#### What this task involves:
This exercise calls for the records to be returned exactly, with images removed.

#### Supplied material:
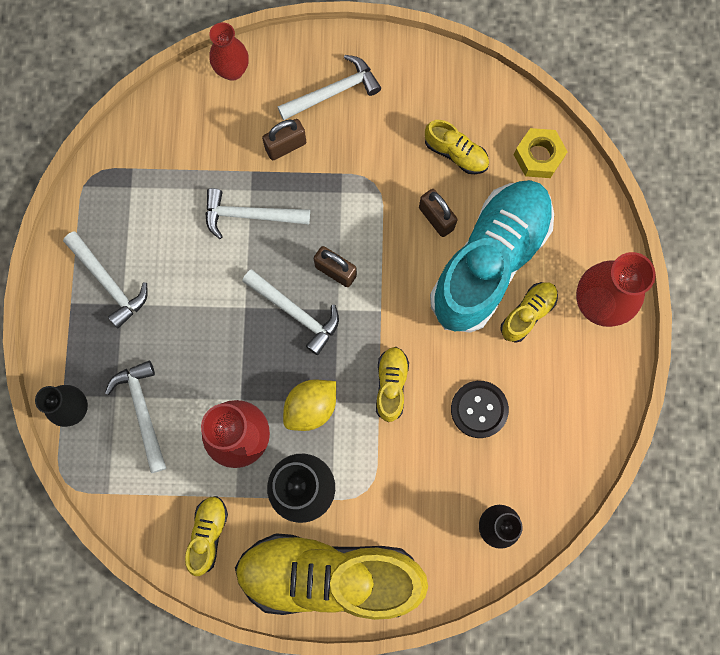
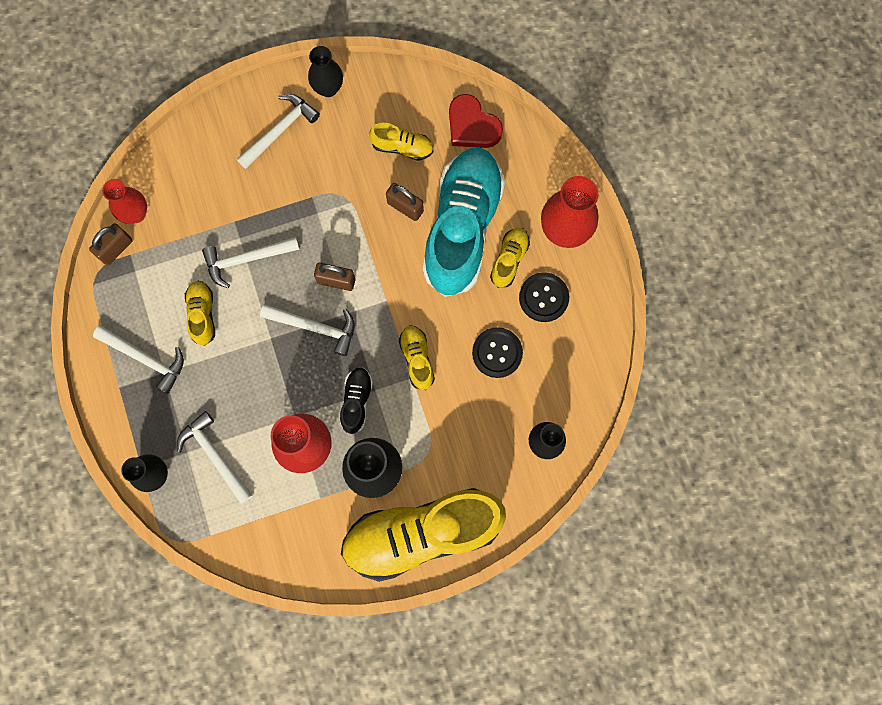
camera: 20 degrees left, 0 degrees up
(208, 534) = (308, 537): yellow shoe -> yellow shoe (202, 314)
(232, 70) = (186, 141): red vase -> red vase (135, 213)
(286, 146) = (256, 190): brown padlock -> brown padlock (116, 249)
(311, 407) = (356, 401): yellow lemon -> black shoe
(399, 64) = (328, 88): none -> black vase
(538, 156) = (472, 126): yellow nut -> red heart
(550, 368) = (543, 297): none -> black button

#### Solution to this problem:
camera: 20 degrees left, 0 degrees up
(208, 534) = (308, 537): yellow shoe -> yellow shoe (202, 314)
(232, 70) = (186, 141): red vase -> red vase (135, 213)
(286, 146) = (256, 190): brown padlock -> brown padlock (116, 249)
(311, 407) = (356, 401): yellow lemon -> black shoe
(399, 64) = (328, 88): none -> black vase
(538, 156) = (472, 126): yellow nut -> red heart
(550, 368) = (543, 297): none -> black button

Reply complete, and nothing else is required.